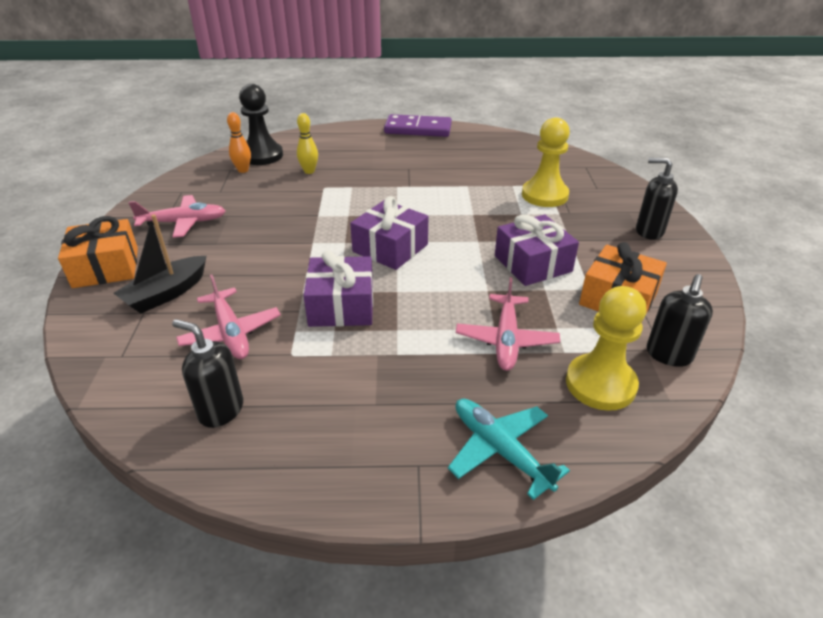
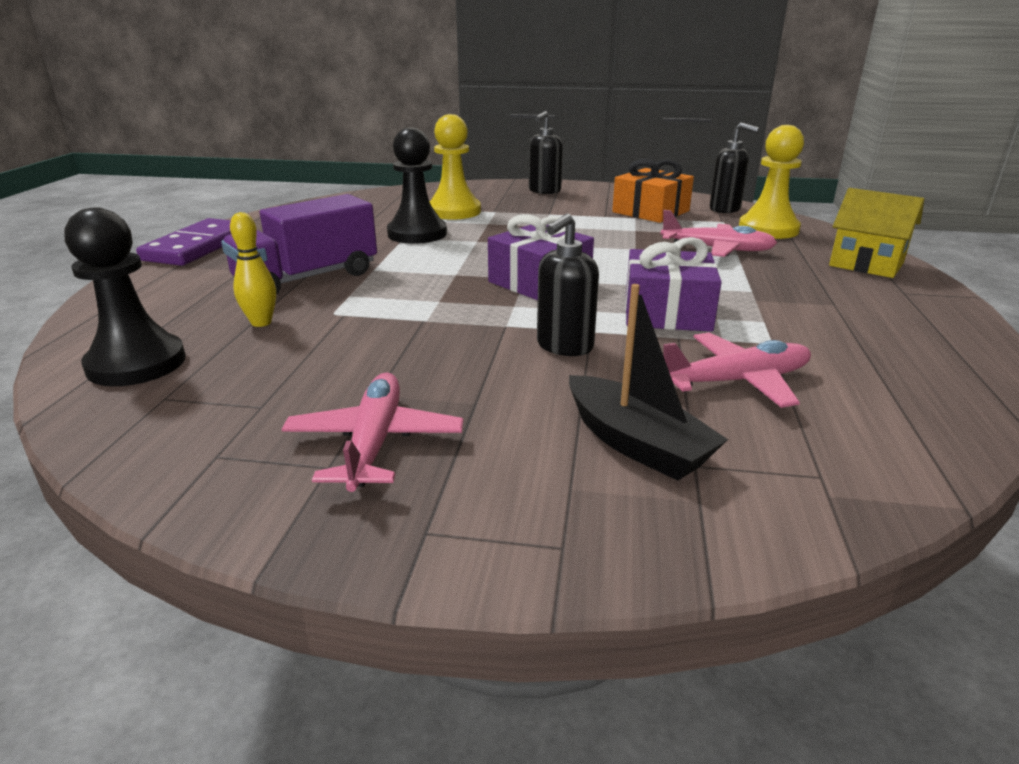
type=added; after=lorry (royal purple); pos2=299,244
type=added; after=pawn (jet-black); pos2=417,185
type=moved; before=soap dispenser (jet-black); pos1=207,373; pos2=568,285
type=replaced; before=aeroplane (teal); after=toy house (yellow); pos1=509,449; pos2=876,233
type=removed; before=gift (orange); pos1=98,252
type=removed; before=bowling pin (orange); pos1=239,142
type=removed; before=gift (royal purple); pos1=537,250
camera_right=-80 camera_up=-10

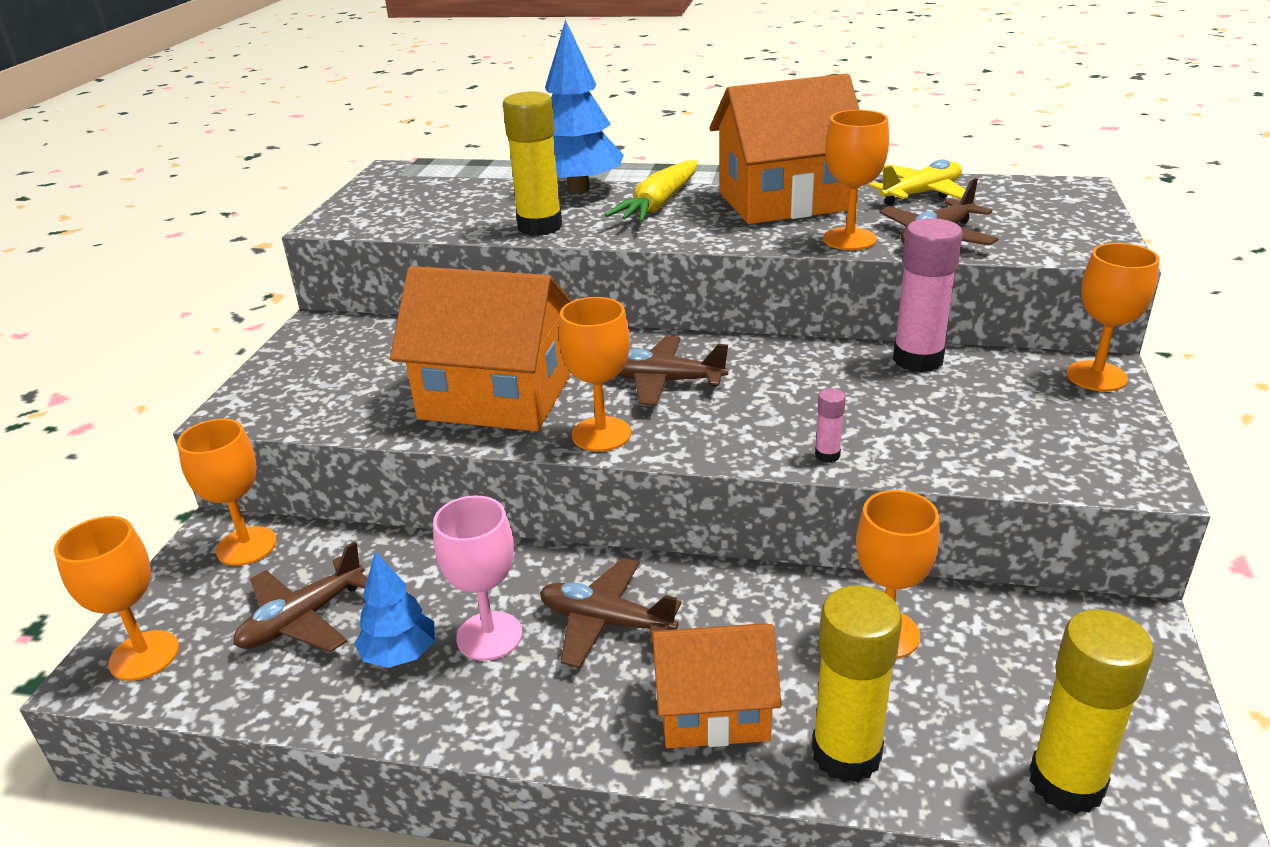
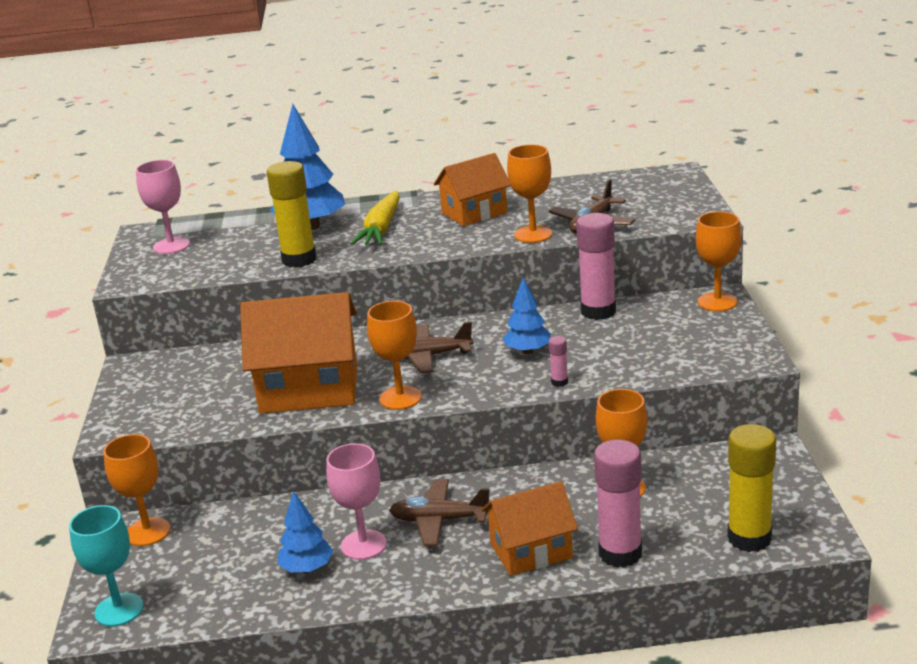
type=recoloured; before=wine glass (orange); after=wine glass (teal); pos1=116,598; pos2=106,566
type=added; after=wine glass (rosy); pos2=163,207
type=resized; before=toy house (orange); pos1=784,148; pos2=472,189; scale=0.63
type=added; after=toy tree (blue); pos2=527,316
type=recoloured; before=stick of glue (yellow); after=stick of glue (rosy); pos1=857,683; pos2=618,503
type=removed; before=aeroplane (dark brown); pos1=300,597
type=removed; before=aeroplane (yellow); pos1=922,182
camera_right=-15 camera_up=-5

◆ **Work order**
No images belong in the copy. Transcribe every record exactly.

◆ **Task answer**
type=added; after=lorry (royal purple); pos2=299,244
type=added; after=pawn (jet-black); pos2=417,185
type=moved; before=soap dispenser (jet-black); pos1=207,373; pos2=568,285
type=replaced; before=aeroplane (teal); after=toy house (yellow); pos1=509,449; pos2=876,233
type=removed; before=gift (orange); pos1=98,252
type=removed; before=bowling pin (orange); pos1=239,142
type=removed; before=gift (royal purple); pos1=537,250
camera_right=-80 camera_up=-10

type=recoloured; before=wine glass (orange); after=wine glass (teal); pos1=116,598; pos2=106,566
type=added; after=wine glass (rosy); pos2=163,207
type=resized; before=toy house (orange); pos1=784,148; pos2=472,189; scale=0.63
type=added; after=toy tree (blue); pos2=527,316
type=recoloured; before=stick of glue (yellow); after=stick of glue (rosy); pos1=857,683; pos2=618,503
type=removed; before=aeroplane (dark brown); pos1=300,597
type=removed; before=aeroplane (yellow); pos1=922,182
camera_right=-15 camera_up=-5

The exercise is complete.